[Start of section]
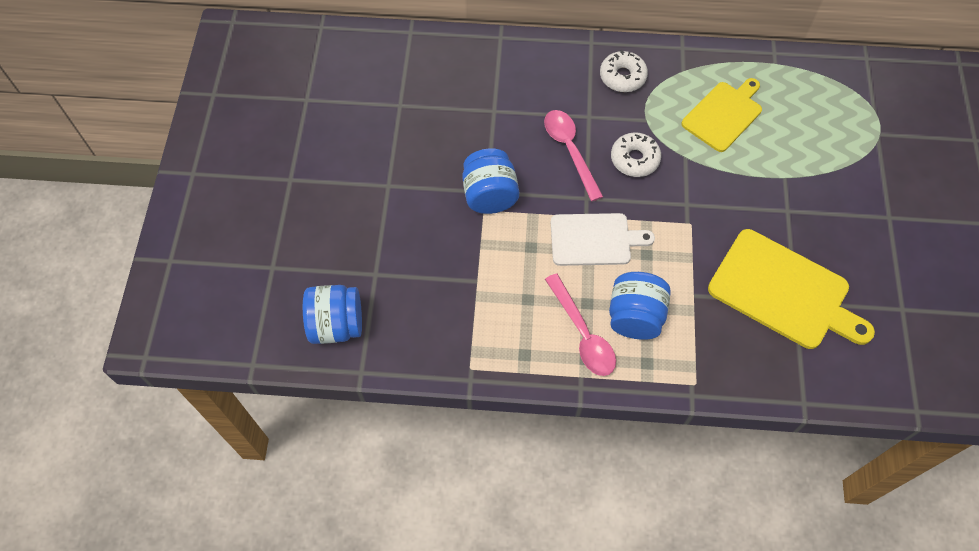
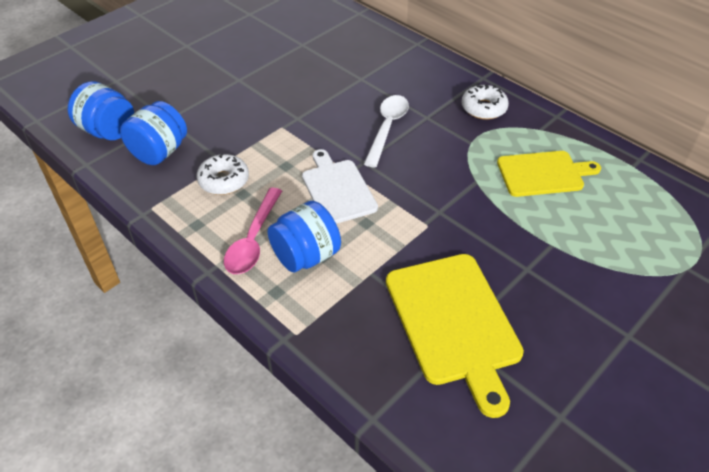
camera: 40 degrees right, 15 degrees down
(490, 195) = (296, 121): blue jar -> blue jar (159, 152)
(570, 150) = (387, 128): pink spoon -> white spoon
(594, 239) = (337, 189): white cutting board -> white cutting board turned 150 degrees counterclockwise
(634, 159) = (431, 160): white donut -> white donut (224, 180)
[End of section]
**TASK DESCRIPTION:** The records above, minus their pictures, are to be returned verbatim.

**YOUR RESPONSE:**
camera: 40 degrees right, 15 degrees down
(490, 195) = (296, 121): blue jar -> blue jar (159, 152)
(570, 150) = (387, 128): pink spoon -> white spoon
(594, 239) = (337, 189): white cutting board -> white cutting board turned 150 degrees counterclockwise
(634, 159) = (431, 160): white donut -> white donut (224, 180)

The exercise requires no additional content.